— WORK TO BE COMPLETED —
Your reply should reproduce each entry exactly and contain no pictures.

Items from a dataset

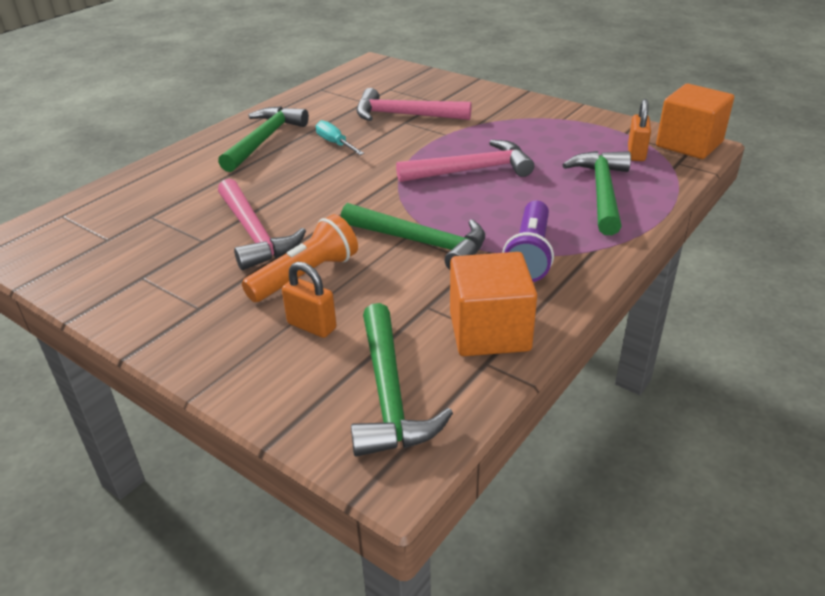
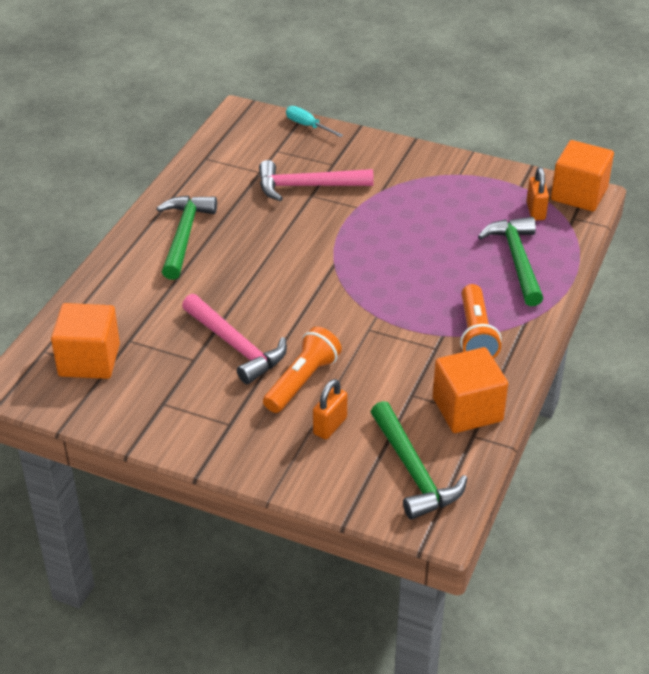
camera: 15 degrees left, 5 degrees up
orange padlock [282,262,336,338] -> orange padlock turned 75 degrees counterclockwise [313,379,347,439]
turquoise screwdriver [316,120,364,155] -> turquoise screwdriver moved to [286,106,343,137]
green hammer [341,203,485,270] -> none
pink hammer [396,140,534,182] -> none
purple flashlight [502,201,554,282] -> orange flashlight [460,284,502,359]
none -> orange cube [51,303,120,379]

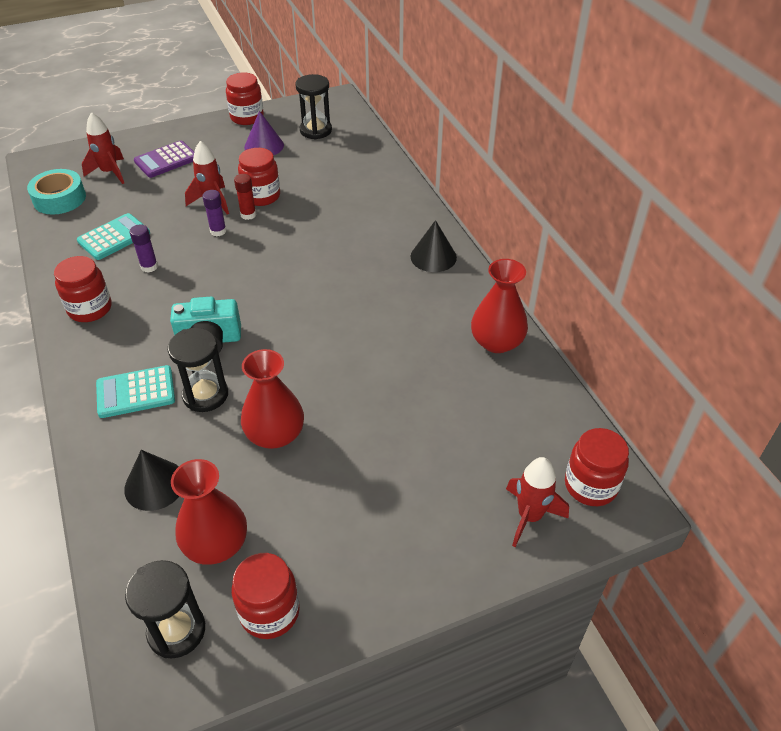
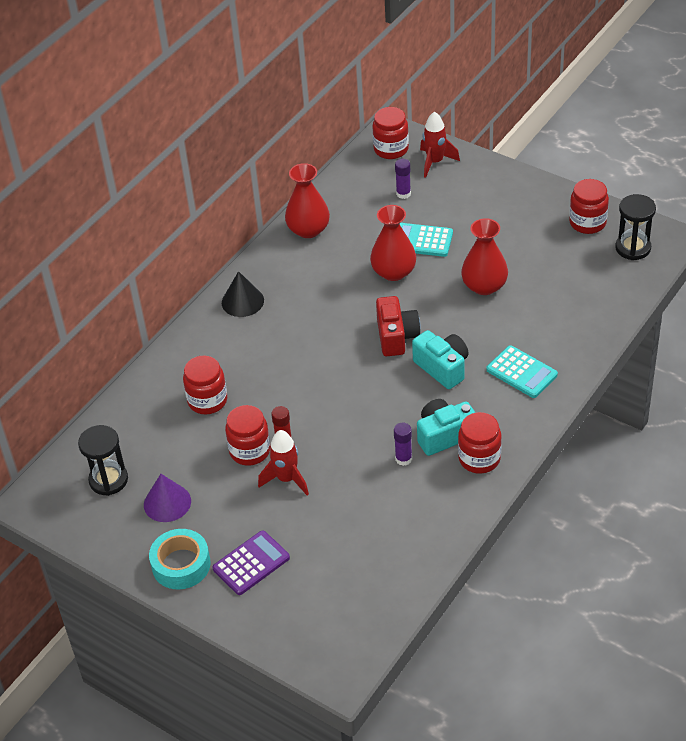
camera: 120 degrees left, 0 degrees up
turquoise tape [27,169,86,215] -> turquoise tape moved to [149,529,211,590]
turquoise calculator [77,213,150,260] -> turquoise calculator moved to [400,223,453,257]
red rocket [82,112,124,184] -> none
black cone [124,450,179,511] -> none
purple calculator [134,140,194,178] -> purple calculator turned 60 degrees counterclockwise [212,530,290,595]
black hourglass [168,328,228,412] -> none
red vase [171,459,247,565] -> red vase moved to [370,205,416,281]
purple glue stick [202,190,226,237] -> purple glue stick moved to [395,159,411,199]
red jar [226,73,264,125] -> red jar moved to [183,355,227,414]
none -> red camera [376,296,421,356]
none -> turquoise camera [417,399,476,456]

— REPLY TO THE EXERCISE —
camera: 15 degrees left, 5 degrees up
orange padlock [282,262,336,338] -> orange padlock turned 75 degrees counterclockwise [313,379,347,439]
turquoise screwdriver [316,120,364,155] -> turquoise screwdriver moved to [286,106,343,137]
green hammer [341,203,485,270] -> none
pink hammer [396,140,534,182] -> none
purple flashlight [502,201,554,282] -> orange flashlight [460,284,502,359]
none -> orange cube [51,303,120,379]

camera: 120 degrees left, 0 degrees up
turquoise tape [27,169,86,215] -> turquoise tape moved to [149,529,211,590]
turquoise calculator [77,213,150,260] -> turquoise calculator moved to [400,223,453,257]
red rocket [82,112,124,184] -> none
black cone [124,450,179,511] -> none
purple calculator [134,140,194,178] -> purple calculator turned 60 degrees counterclockwise [212,530,290,595]
black hourglass [168,328,228,412] -> none
red vase [171,459,247,565] -> red vase moved to [370,205,416,281]
purple glue stick [202,190,226,237] -> purple glue stick moved to [395,159,411,199]
red jar [226,73,264,125] -> red jar moved to [183,355,227,414]
none -> red camera [376,296,421,356]
none -> turquoise camera [417,399,476,456]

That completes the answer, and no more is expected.